* _PROBLEM TO SOLVE_
Repeat, without any change, the entries presented below.

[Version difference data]
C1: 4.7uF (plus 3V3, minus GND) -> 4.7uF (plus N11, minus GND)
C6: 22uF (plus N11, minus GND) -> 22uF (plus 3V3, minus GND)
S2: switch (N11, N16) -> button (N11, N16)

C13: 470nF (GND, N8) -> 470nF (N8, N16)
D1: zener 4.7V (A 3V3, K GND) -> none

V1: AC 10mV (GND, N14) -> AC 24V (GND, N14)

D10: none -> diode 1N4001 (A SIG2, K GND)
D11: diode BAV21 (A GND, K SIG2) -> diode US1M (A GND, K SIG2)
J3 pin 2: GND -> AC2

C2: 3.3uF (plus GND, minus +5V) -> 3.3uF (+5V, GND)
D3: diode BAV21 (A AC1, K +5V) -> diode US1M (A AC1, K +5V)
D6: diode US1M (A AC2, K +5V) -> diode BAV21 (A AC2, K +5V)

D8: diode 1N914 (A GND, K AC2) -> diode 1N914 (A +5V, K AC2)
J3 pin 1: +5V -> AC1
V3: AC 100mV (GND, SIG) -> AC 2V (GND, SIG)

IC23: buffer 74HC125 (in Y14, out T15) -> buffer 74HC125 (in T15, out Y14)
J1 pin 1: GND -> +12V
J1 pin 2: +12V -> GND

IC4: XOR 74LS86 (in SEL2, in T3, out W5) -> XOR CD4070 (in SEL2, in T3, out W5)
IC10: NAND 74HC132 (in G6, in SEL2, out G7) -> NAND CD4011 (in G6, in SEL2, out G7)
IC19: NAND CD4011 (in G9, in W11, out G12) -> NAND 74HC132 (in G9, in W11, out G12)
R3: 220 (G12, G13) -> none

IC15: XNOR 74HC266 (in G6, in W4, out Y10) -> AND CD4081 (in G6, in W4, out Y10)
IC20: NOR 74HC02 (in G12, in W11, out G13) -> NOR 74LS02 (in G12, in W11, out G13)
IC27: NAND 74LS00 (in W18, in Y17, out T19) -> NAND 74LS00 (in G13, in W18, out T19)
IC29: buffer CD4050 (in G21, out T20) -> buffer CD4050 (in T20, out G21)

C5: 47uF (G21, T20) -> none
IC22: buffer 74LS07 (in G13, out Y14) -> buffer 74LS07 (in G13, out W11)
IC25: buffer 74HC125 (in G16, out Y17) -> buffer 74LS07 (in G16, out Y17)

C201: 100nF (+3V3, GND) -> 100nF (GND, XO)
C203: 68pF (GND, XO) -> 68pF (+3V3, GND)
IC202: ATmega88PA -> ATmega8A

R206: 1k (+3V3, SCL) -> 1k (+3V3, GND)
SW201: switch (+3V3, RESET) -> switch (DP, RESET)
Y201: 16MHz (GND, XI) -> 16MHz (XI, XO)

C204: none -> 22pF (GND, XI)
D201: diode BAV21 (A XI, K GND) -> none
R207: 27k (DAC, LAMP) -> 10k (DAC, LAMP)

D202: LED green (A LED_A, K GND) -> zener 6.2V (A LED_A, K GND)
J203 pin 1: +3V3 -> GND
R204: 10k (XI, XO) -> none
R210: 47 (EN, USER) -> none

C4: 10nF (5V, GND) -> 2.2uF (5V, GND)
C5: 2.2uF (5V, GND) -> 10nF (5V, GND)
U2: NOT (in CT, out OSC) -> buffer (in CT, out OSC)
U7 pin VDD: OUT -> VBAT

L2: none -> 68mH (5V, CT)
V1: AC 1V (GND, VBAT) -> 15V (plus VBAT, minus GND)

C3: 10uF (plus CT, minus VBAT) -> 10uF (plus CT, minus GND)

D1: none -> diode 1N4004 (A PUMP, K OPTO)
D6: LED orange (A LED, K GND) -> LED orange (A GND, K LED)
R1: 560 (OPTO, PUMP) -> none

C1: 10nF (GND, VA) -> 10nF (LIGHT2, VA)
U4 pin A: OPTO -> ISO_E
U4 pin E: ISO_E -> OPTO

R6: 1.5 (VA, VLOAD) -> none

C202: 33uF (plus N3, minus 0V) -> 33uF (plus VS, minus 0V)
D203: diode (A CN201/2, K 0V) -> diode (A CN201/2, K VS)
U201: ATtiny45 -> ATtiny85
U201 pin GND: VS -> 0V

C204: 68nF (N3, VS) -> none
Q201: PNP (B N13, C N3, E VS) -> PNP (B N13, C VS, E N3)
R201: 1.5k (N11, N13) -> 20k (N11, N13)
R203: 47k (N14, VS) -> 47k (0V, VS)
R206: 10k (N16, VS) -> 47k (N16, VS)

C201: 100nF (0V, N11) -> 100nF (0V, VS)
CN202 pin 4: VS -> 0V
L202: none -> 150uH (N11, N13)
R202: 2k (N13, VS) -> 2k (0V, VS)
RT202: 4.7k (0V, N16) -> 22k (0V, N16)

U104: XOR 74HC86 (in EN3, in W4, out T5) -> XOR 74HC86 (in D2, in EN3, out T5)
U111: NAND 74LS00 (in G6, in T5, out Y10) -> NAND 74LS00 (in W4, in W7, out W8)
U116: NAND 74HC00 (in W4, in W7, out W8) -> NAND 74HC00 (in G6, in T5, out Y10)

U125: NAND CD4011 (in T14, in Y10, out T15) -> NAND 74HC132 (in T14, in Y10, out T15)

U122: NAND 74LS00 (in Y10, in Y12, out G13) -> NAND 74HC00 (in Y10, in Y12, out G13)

* _OUTPUT OF THE EXERCISE_
C1: 4.7uF (plus 3V3, minus GND) -> 4.7uF (plus N11, minus GND)
C6: 22uF (plus N11, minus GND) -> 22uF (plus 3V3, minus GND)
S2: switch (N11, N16) -> button (N11, N16)

C13: 470nF (GND, N8) -> 470nF (N8, N16)
D1: zener 4.7V (A 3V3, K GND) -> none

V1: AC 10mV (GND, N14) -> AC 24V (GND, N14)

D10: none -> diode 1N4001 (A SIG2, K GND)
D11: diode BAV21 (A GND, K SIG2) -> diode US1M (A GND, K SIG2)
J3 pin 2: GND -> AC2

C2: 3.3uF (plus GND, minus +5V) -> 3.3uF (+5V, GND)
D3: diode BAV21 (A AC1, K +5V) -> diode US1M (A AC1, K +5V)
D6: diode US1M (A AC2, K +5V) -> diode BAV21 (A AC2, K +5V)

D8: diode 1N914 (A GND, K AC2) -> diode 1N914 (A +5V, K AC2)
J3 pin 1: +5V -> AC1
V3: AC 100mV (GND, SIG) -> AC 2V (GND, SIG)

IC23: buffer 74HC125 (in Y14, out T15) -> buffer 74HC125 (in T15, out Y14)
J1 pin 1: GND -> +12V
J1 pin 2: +12V -> GND

IC4: XOR 74LS86 (in SEL2, in T3, out W5) -> XOR CD4070 (in SEL2, in T3, out W5)
IC10: NAND 74HC132 (in G6, in SEL2, out G7) -> NAND CD4011 (in G6, in SEL2, out G7)
IC19: NAND CD4011 (in G9, in W11, out G12) -> NAND 74HC132 (in G9, in W11, out G12)
R3: 220 (G12, G13) -> none

IC15: XNOR 74HC266 (in G6, in W4, out Y10) -> AND CD4081 (in G6, in W4, out Y10)
IC20: NOR 74HC02 (in G12, in W11, out G13) -> NOR 74LS02 (in G12, in W11, out G13)
IC27: NAND 74LS00 (in W18, in Y17, out T19) -> NAND 74LS00 (in G13, in W18, out T19)
IC29: buffer CD4050 (in G21, out T20) -> buffer CD4050 (in T20, out G21)

C5: 47uF (G21, T20) -> none
IC22: buffer 74LS07 (in G13, out Y14) -> buffer 74LS07 (in G13, out W11)
IC25: buffer 74HC125 (in G16, out Y17) -> buffer 74LS07 (in G16, out Y17)

C201: 100nF (+3V3, GND) -> 100nF (GND, XO)
C203: 68pF (GND, XO) -> 68pF (+3V3, GND)
IC202: ATmega88PA -> ATmega8A

R206: 1k (+3V3, SCL) -> 1k (+3V3, GND)
SW201: switch (+3V3, RESET) -> switch (DP, RESET)
Y201: 16MHz (GND, XI) -> 16MHz (XI, XO)

C204: none -> 22pF (GND, XI)
D201: diode BAV21 (A XI, K GND) -> none
R207: 27k (DAC, LAMP) -> 10k (DAC, LAMP)

D202: LED green (A LED_A, K GND) -> zener 6.2V (A LED_A, K GND)
J203 pin 1: +3V3 -> GND
R204: 10k (XI, XO) -> none
R210: 47 (EN, USER) -> none

C4: 10nF (5V, GND) -> 2.2uF (5V, GND)
C5: 2.2uF (5V, GND) -> 10nF (5V, GND)
U2: NOT (in CT, out OSC) -> buffer (in CT, out OSC)
U7 pin VDD: OUT -> VBAT

L2: none -> 68mH (5V, CT)
V1: AC 1V (GND, VBAT) -> 15V (plus VBAT, minus GND)

C3: 10uF (plus CT, minus VBAT) -> 10uF (plus CT, minus GND)

D1: none -> diode 1N4004 (A PUMP, K OPTO)
D6: LED orange (A LED, K GND) -> LED orange (A GND, K LED)
R1: 560 (OPTO, PUMP) -> none

C1: 10nF (GND, VA) -> 10nF (LIGHT2, VA)
U4 pin A: OPTO -> ISO_E
U4 pin E: ISO_E -> OPTO

R6: 1.5 (VA, VLOAD) -> none

C202: 33uF (plus N3, minus 0V) -> 33uF (plus VS, minus 0V)
D203: diode (A CN201/2, K 0V) -> diode (A CN201/2, K VS)
U201: ATtiny45 -> ATtiny85
U201 pin GND: VS -> 0V

C204: 68nF (N3, VS) -> none
Q201: PNP (B N13, C N3, E VS) -> PNP (B N13, C VS, E N3)
R201: 1.5k (N11, N13) -> 20k (N11, N13)
R203: 47k (N14, VS) -> 47k (0V, VS)
R206: 10k (N16, VS) -> 47k (N16, VS)

C201: 100nF (0V, N11) -> 100nF (0V, VS)
CN202 pin 4: VS -> 0V
L202: none -> 150uH (N11, N13)
R202: 2k (N13, VS) -> 2k (0V, VS)
RT202: 4.7k (0V, N16) -> 22k (0V, N16)

U104: XOR 74HC86 (in EN3, in W4, out T5) -> XOR 74HC86 (in D2, in EN3, out T5)
U111: NAND 74LS00 (in G6, in T5, out Y10) -> NAND 74LS00 (in W4, in W7, out W8)
U116: NAND 74HC00 (in W4, in W7, out W8) -> NAND 74HC00 (in G6, in T5, out Y10)

U125: NAND CD4011 (in T14, in Y10, out T15) -> NAND 74HC132 (in T14, in Y10, out T15)

U122: NAND 74LS00 (in Y10, in Y12, out G13) -> NAND 74HC00 (in Y10, in Y12, out G13)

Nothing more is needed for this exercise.